[Start of section]

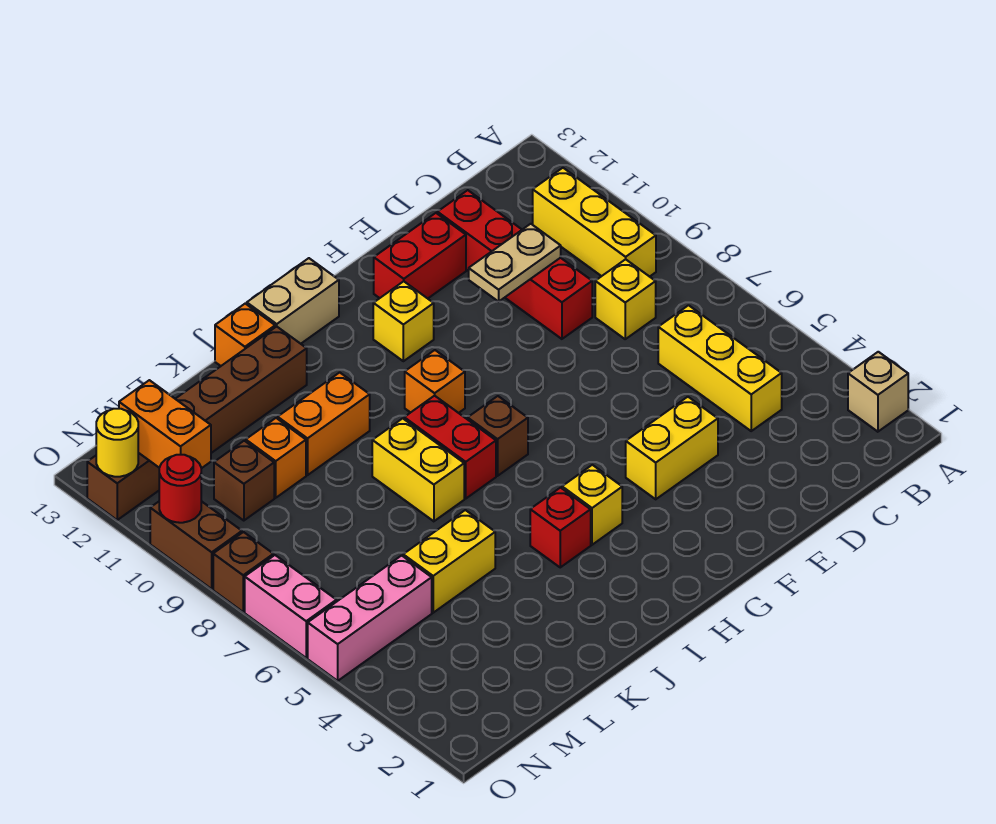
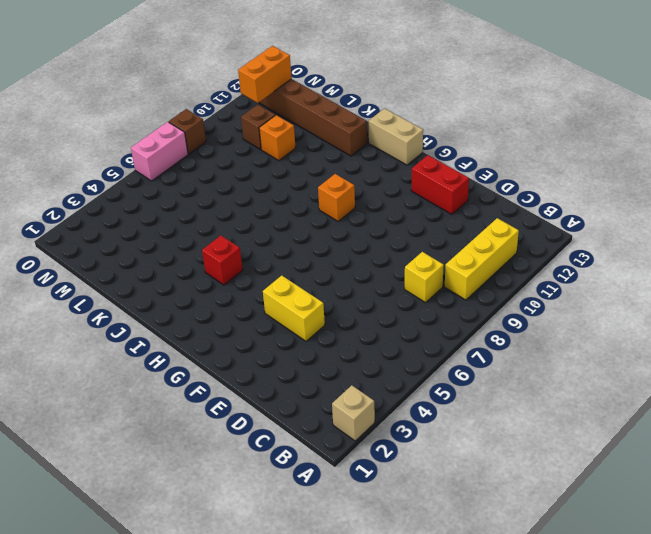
none -> yellow brick C4:C6 level 1
none -> red brick D9:D12 level 1
none -> yellow brick G11 level 1

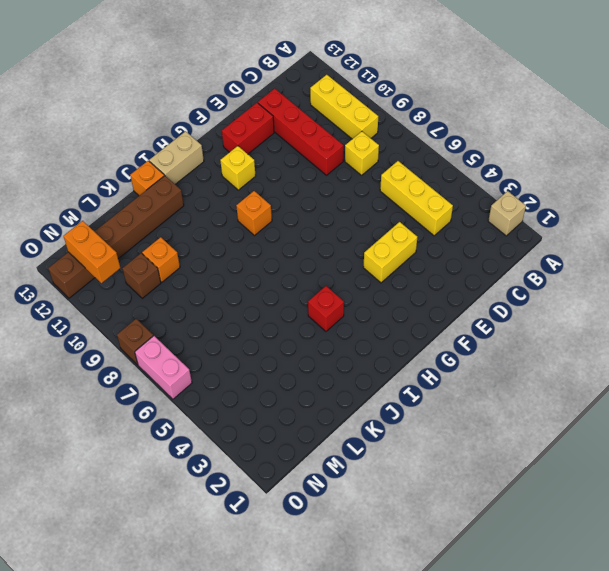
none -> yellow brick H4 level 1
none -> brown brick H7 level 1
none -> red brick I7:I8 level 1

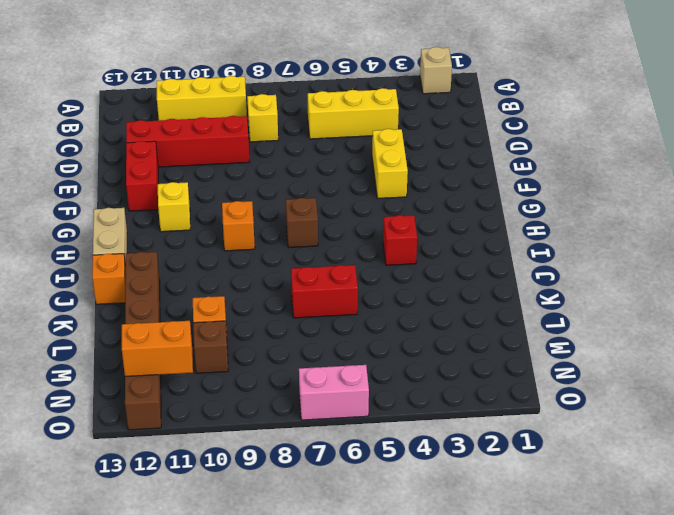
red brick K6:K7 level 1 -> red brick I7:I8 level 1
none -> yellow brick H4 level 1
none -> yellow brick J7:J8 level 1
none -> orange brick J10:K10 level 1

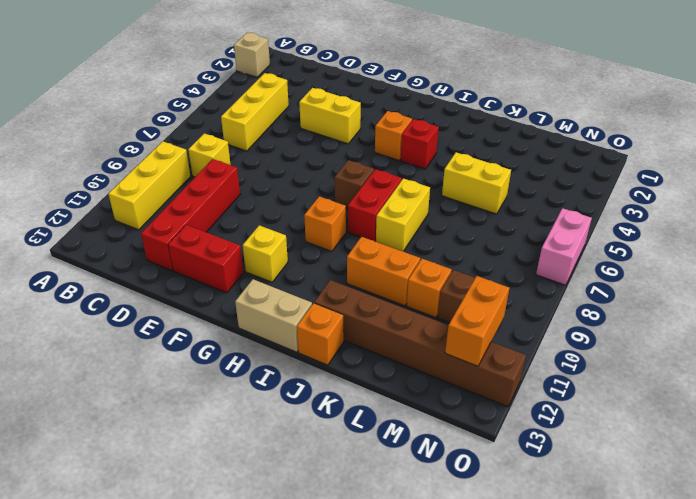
orange brick H4 level 1 -> yellow brick H4 level 1
none -> pink brick M5:O5 level 1
none -> brown brick O8 level 1
none -> brown brick O9:O10 level 1

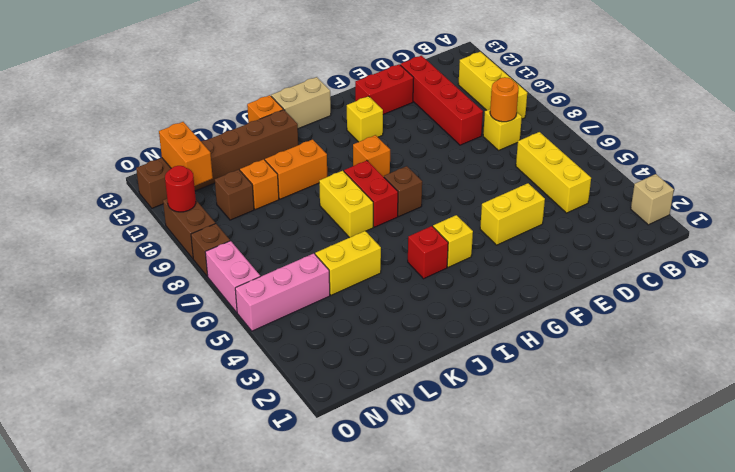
orange round brick C8 level 2 -> none
none -> tan plate D10:E10 level 2
none -> yellow round brick O12 level 2

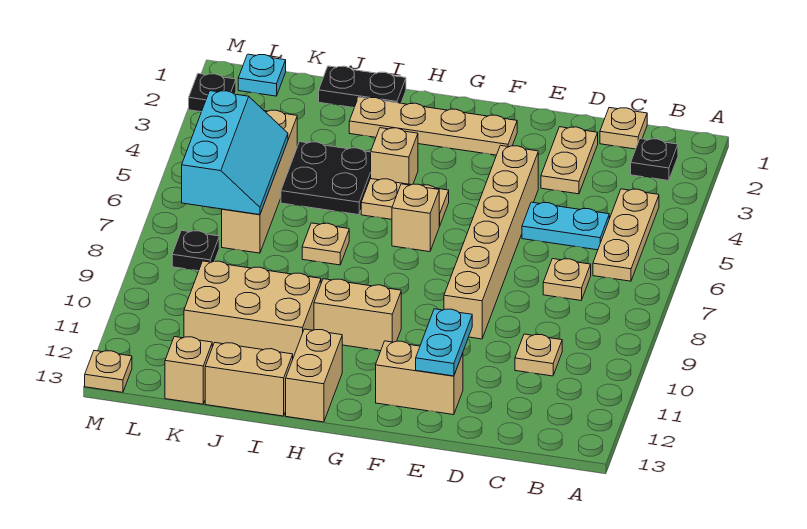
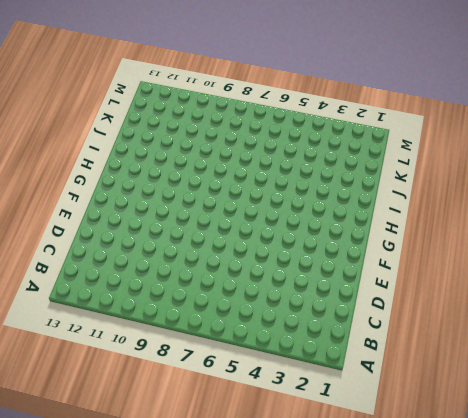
none -> black plate B2 level 1
none -> tan plate B4:B6 level 1
none -> tan plate C1 level 1

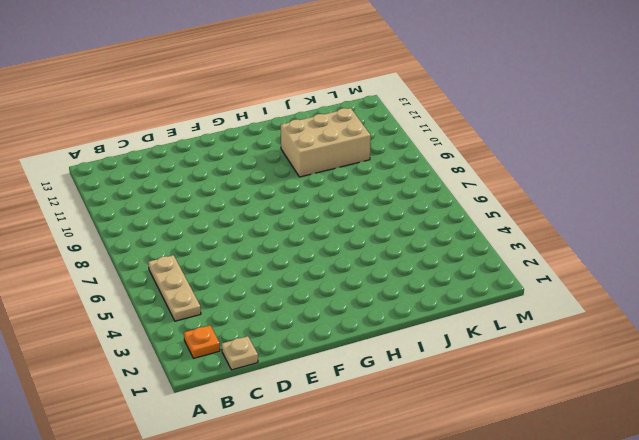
orange plate B2 level 1 -> black plate B2 level 1
none -> cyan plate C5:D5 level 1
none -> tan plate C7 level 1
none -> tan plate C10 level 1

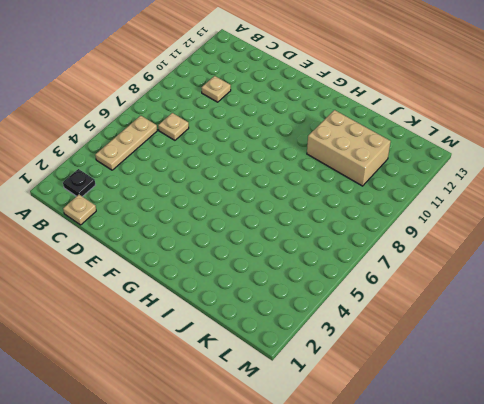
none -> cyan plate C5:D5 level 1
none -> tan plate D2:D3 level 1
none -> tan brick E4:E9 level 1

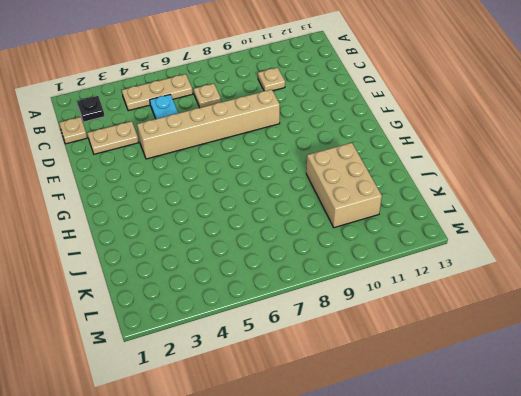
none -> tan brick E12:F12 level 1
none -> tan plate F2:I2 level 1
none -> tan plate G5:H5 level 1

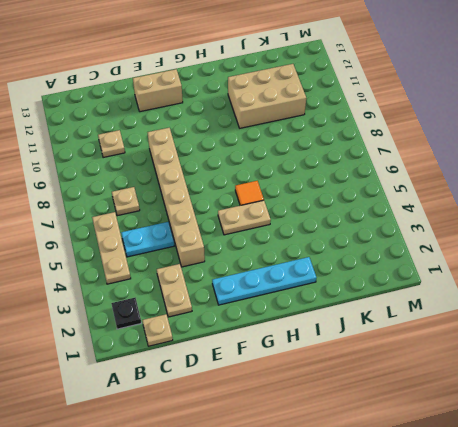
cyan plate F2:I2 level 1 -> tan plate F2:I2 level 1
orange tile H6 level 1 -> none
none -> tan brick G6 level 1
none -> tan brick G10:H10 level 1
none -> tan brick H4 level 1

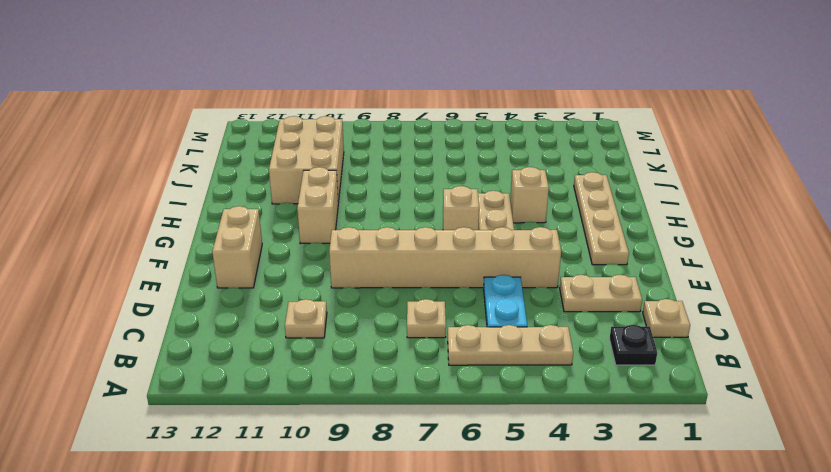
none -> tan brick H12:H13 level 1
none -> black plate I1:J1 level 1
none -> black plate I4:J5 level 1

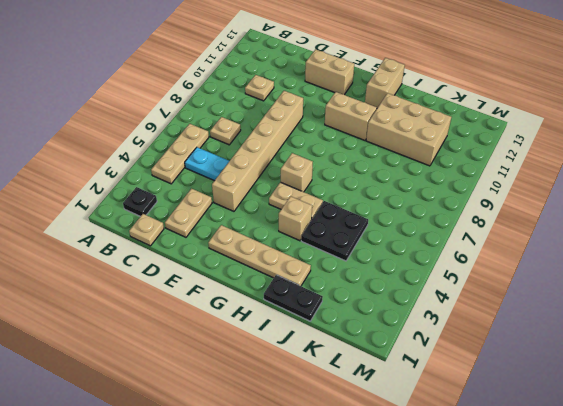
none -> tan plate I7 level 1
none -> tan brick I13:J13 level 1
none -> tan brick K4:K7 level 1

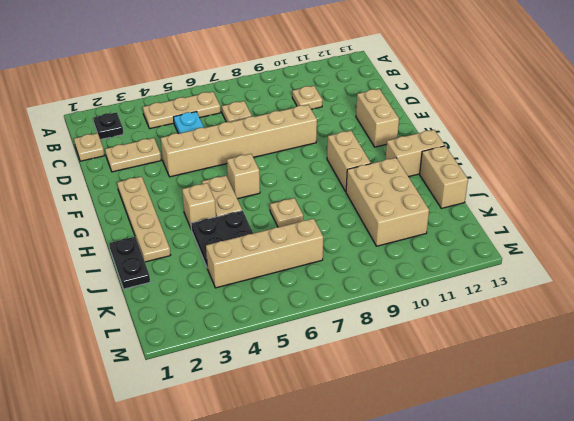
none -> tan brick K13 level 1
none -> cyan plate L1 level 1
none -> black plate L8 level 1

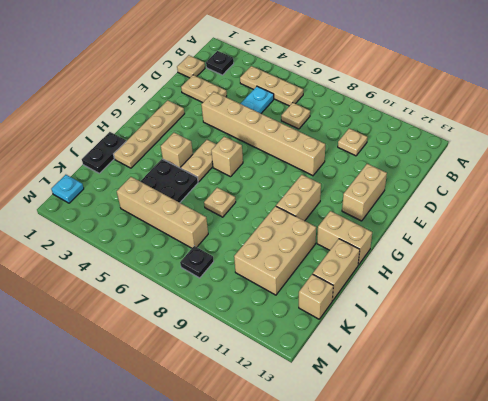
none -> black plate M2 level 1
none -> tan plate M13 level 1
none -> cyan plate E11:E12 level 2

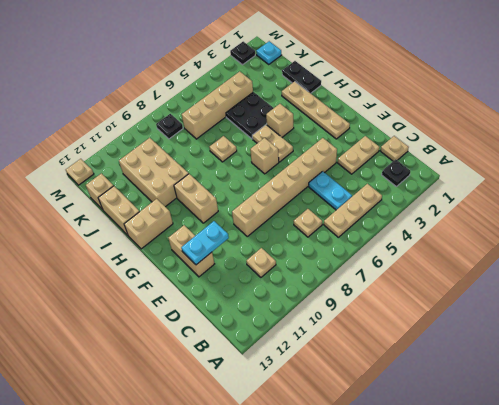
none -> cyan slope K5:L7 level 2 top L

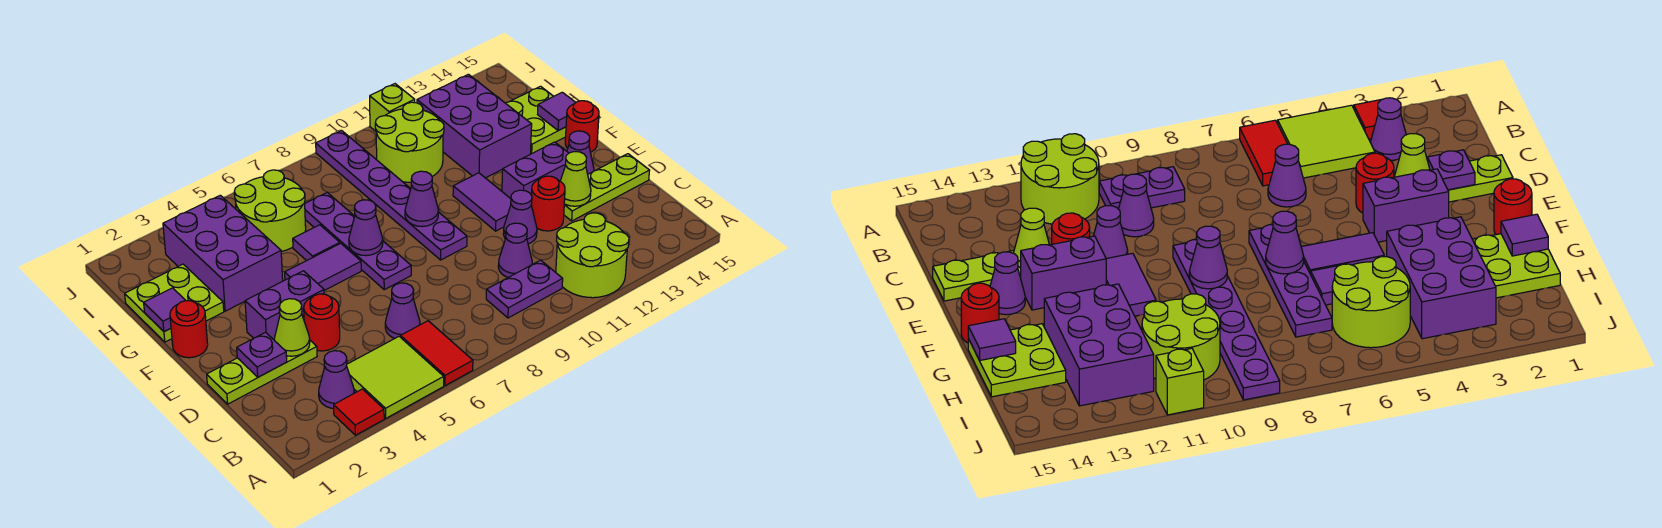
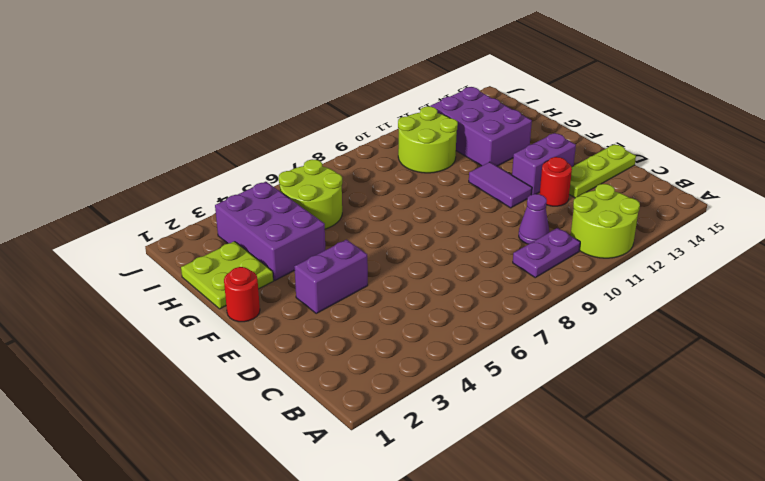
none -> red tile A3 level 1
none -> lime tile A4:B5 level 1
none -> red tile A6:B6 level 1
none -> purple cone B3 level 1

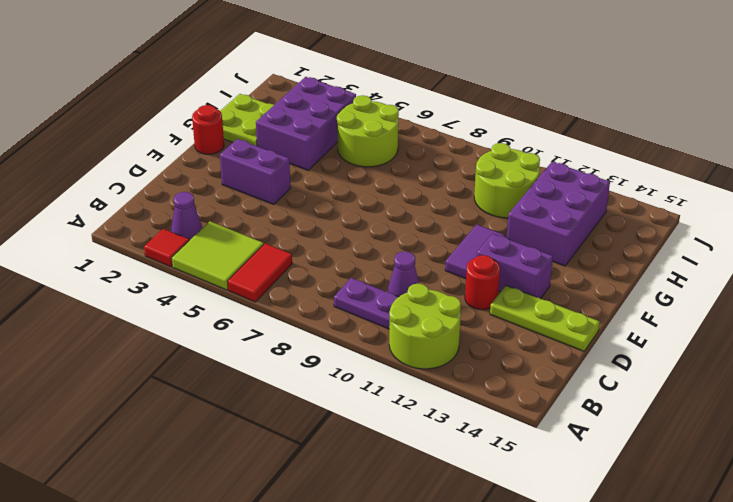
none -> purple cone C6 level 1
none -> lime plate D1:D3 level 1
none -> red round brick D4 level 1
none -> purple cone D11 level 1

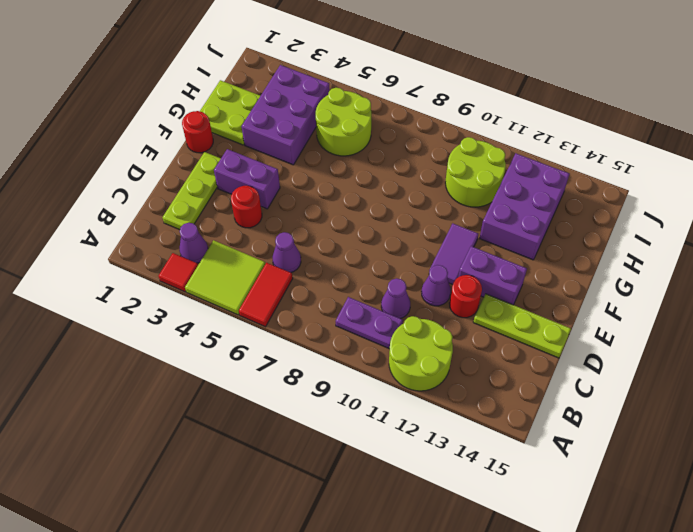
lime plate C2:E2 level 1 -> lime plate D1:D3 level 1
none -> purple plate E7:H7 level 1
none -> purple plate E9:J9 level 1
none -> purple cone E14 level 1
none -> purple tile F5:F6 level 1

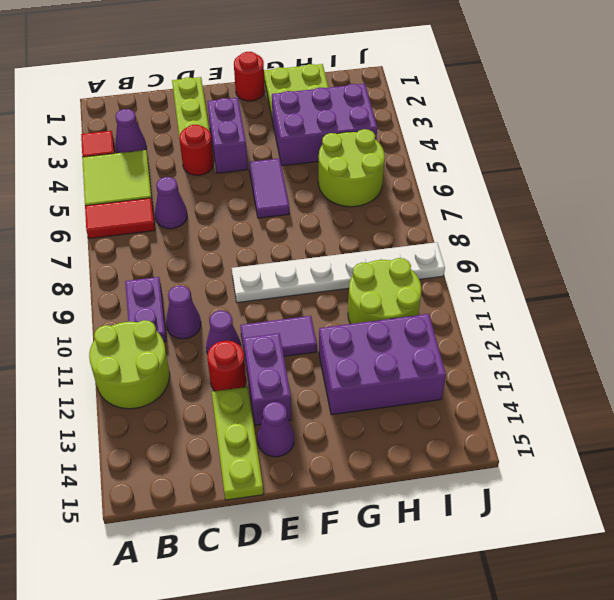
white plate E9:J9 level 1 -> purple plate E9:J9 level 1
none -> purple plate E7:H7 level 1
none -> red round brick F15 level 1
none -> purple tile G6 level 1
none -> lime plate G14:H15 level 1

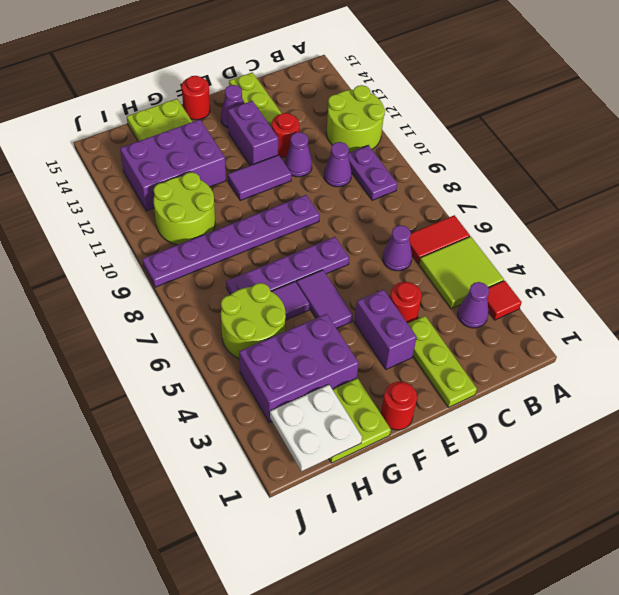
white plate H1:I2 level 2 -> none
none -> lime brick J11 level 1
none -> purple plate D2 level 2
none -> lime cone D3 level 2
none -> lime cone D13 level 2

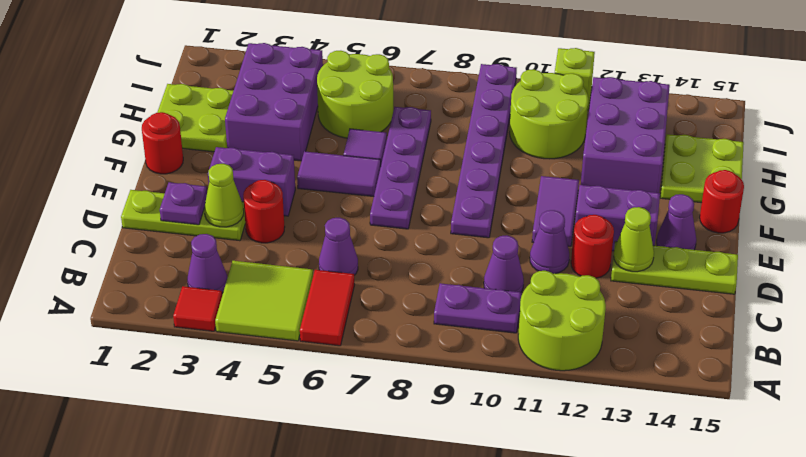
none -> purple cone F7 level 2
none -> purple cone F9 level 2
none -> purple tile G1 level 2
none -> purple tile G15 level 2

[End of section]

Task details: Bring together each line above where the string "round" turns up.

Answer area:
orange round brick C8 level 2 -> none
none -> yellow round brick O12 level 2
none -> red round brick D4 level 1
none -> red round brick F15 level 1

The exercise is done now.